# Data for this task

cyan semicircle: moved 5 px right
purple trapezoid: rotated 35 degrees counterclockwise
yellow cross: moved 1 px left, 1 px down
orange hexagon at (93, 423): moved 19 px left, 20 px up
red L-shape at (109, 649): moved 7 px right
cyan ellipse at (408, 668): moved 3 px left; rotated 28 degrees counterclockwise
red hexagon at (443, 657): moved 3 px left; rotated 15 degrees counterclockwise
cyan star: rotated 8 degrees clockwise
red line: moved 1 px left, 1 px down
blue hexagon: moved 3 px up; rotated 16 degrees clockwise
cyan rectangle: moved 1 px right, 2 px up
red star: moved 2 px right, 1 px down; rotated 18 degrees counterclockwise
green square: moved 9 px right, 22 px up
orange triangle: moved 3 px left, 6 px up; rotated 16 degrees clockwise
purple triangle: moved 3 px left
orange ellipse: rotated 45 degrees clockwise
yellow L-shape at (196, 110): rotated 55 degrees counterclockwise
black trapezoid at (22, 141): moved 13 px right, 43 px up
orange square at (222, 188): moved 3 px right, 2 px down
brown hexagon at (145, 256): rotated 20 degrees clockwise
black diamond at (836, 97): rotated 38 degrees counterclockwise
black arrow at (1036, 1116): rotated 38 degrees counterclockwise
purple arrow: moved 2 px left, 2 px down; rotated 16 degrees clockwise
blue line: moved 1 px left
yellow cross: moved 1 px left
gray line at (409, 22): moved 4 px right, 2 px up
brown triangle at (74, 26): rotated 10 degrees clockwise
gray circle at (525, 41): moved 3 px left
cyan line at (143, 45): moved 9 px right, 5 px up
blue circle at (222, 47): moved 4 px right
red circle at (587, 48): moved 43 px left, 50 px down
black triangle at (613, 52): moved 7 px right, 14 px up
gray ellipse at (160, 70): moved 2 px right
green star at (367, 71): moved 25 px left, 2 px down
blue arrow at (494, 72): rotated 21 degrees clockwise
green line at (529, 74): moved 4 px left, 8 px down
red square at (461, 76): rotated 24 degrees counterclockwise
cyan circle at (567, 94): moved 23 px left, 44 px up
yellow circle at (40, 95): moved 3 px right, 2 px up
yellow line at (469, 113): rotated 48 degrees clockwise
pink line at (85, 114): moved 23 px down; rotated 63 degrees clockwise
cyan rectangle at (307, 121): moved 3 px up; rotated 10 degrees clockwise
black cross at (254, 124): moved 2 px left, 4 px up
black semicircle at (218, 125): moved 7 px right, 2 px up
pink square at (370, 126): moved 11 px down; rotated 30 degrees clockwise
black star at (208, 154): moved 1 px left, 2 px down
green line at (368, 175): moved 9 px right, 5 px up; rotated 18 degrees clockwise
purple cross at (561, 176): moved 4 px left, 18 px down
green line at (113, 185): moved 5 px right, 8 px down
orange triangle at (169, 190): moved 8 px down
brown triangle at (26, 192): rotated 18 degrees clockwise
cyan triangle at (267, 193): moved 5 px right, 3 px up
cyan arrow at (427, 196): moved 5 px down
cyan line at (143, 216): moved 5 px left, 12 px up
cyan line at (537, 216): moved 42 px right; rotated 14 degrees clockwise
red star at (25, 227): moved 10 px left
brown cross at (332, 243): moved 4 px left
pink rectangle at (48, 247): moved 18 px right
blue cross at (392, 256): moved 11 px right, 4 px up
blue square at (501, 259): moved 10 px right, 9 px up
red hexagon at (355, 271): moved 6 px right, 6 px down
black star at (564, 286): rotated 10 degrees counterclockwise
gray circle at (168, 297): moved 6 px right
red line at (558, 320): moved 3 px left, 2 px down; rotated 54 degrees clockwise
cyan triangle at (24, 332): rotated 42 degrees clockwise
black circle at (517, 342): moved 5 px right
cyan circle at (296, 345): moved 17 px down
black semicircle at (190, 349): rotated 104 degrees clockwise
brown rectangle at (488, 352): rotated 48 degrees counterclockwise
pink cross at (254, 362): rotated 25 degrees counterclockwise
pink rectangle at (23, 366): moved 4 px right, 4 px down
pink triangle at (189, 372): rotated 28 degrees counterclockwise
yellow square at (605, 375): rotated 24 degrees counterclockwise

# Exercise instructions
For the word "star", please say how many lines in the entries hold it, with only the number as the reply.

# Answer area
6